● Exercise:
Print back every record below, exactly as it stands.

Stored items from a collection
•••••

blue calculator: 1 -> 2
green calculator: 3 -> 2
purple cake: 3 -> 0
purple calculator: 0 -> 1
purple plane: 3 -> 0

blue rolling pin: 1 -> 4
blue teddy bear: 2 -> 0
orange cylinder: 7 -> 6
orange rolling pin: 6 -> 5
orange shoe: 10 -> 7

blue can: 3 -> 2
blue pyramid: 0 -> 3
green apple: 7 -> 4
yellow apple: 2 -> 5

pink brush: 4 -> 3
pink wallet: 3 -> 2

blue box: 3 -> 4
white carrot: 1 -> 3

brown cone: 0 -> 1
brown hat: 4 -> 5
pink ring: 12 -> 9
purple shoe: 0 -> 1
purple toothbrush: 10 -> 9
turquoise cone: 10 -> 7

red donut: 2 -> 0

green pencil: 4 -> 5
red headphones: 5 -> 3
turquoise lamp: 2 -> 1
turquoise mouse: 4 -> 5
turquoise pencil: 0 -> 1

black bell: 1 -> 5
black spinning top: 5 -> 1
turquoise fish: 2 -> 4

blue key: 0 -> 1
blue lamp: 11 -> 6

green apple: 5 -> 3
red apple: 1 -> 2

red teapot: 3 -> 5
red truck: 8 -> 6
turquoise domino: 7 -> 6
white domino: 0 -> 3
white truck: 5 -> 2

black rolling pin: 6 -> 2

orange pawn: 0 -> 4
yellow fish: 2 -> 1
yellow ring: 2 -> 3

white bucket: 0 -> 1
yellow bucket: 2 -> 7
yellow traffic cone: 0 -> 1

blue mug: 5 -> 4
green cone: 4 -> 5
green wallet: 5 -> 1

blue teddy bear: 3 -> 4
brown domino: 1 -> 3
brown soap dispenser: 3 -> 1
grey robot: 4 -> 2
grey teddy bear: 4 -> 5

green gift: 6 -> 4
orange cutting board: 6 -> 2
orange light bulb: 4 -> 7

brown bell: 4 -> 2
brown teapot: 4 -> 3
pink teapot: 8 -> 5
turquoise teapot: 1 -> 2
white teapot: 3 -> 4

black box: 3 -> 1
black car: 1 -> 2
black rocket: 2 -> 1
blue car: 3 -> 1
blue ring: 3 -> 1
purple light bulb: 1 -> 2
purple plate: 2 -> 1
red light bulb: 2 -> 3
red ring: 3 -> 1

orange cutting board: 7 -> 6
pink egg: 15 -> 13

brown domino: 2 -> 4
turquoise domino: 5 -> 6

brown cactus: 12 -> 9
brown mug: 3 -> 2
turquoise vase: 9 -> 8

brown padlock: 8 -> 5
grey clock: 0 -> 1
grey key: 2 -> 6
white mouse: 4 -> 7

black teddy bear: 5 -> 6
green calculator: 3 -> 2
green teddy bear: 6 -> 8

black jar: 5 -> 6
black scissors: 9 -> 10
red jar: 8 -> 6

•••••

● Solution to the exercise:
blue calculator: 1 -> 2
green calculator: 3 -> 2
purple cake: 3 -> 0
purple calculator: 0 -> 1
purple plane: 3 -> 0

blue rolling pin: 1 -> 4
blue teddy bear: 2 -> 0
orange cylinder: 7 -> 6
orange rolling pin: 6 -> 5
orange shoe: 10 -> 7

blue can: 3 -> 2
blue pyramid: 0 -> 3
green apple: 7 -> 4
yellow apple: 2 -> 5

pink brush: 4 -> 3
pink wallet: 3 -> 2

blue box: 3 -> 4
white carrot: 1 -> 3

brown cone: 0 -> 1
brown hat: 4 -> 5
pink ring: 12 -> 9
purple shoe: 0 -> 1
purple toothbrush: 10 -> 9
turquoise cone: 10 -> 7

red donut: 2 -> 0

green pencil: 4 -> 5
red headphones: 5 -> 3
turquoise lamp: 2 -> 1
turquoise mouse: 4 -> 5
turquoise pencil: 0 -> 1

black bell: 1 -> 5
black spinning top: 5 -> 1
turquoise fish: 2 -> 4

blue key: 0 -> 1
blue lamp: 11 -> 6

green apple: 5 -> 3
red apple: 1 -> 2

red teapot: 3 -> 5
red truck: 8 -> 6
turquoise domino: 7 -> 6
white domino: 0 -> 3
white truck: 5 -> 2

black rolling pin: 6 -> 2

orange pawn: 0 -> 4
yellow fish: 2 -> 1
yellow ring: 2 -> 3

white bucket: 0 -> 1
yellow bucket: 2 -> 7
yellow traffic cone: 0 -> 1

blue mug: 5 -> 4
green cone: 4 -> 5
green wallet: 5 -> 1

blue teddy bear: 3 -> 4
brown domino: 1 -> 3
brown soap dispenser: 3 -> 1
grey robot: 4 -> 2
grey teddy bear: 4 -> 5

green gift: 6 -> 4
orange cutting board: 6 -> 2
orange light bulb: 4 -> 7

brown bell: 4 -> 2
brown teapot: 4 -> 3
pink teapot: 8 -> 5
turquoise teapot: 1 -> 2
white teapot: 3 -> 4

black box: 3 -> 1
black car: 1 -> 2
black rocket: 2 -> 1
blue car: 3 -> 1
blue ring: 3 -> 1
purple light bulb: 1 -> 2
purple plate: 2 -> 1
red light bulb: 2 -> 3
red ring: 3 -> 1

orange cutting board: 7 -> 6
pink egg: 15 -> 13

brown domino: 2 -> 4
turquoise domino: 5 -> 6

brown cactus: 12 -> 9
brown mug: 3 -> 2
turquoise vase: 9 -> 8

brown padlock: 8 -> 5
grey clock: 0 -> 1
grey key: 2 -> 6
white mouse: 4 -> 7

black teddy bear: 5 -> 6
green calculator: 3 -> 2
green teddy bear: 6 -> 8

black jar: 5 -> 6
black scissors: 9 -> 10
red jar: 8 -> 6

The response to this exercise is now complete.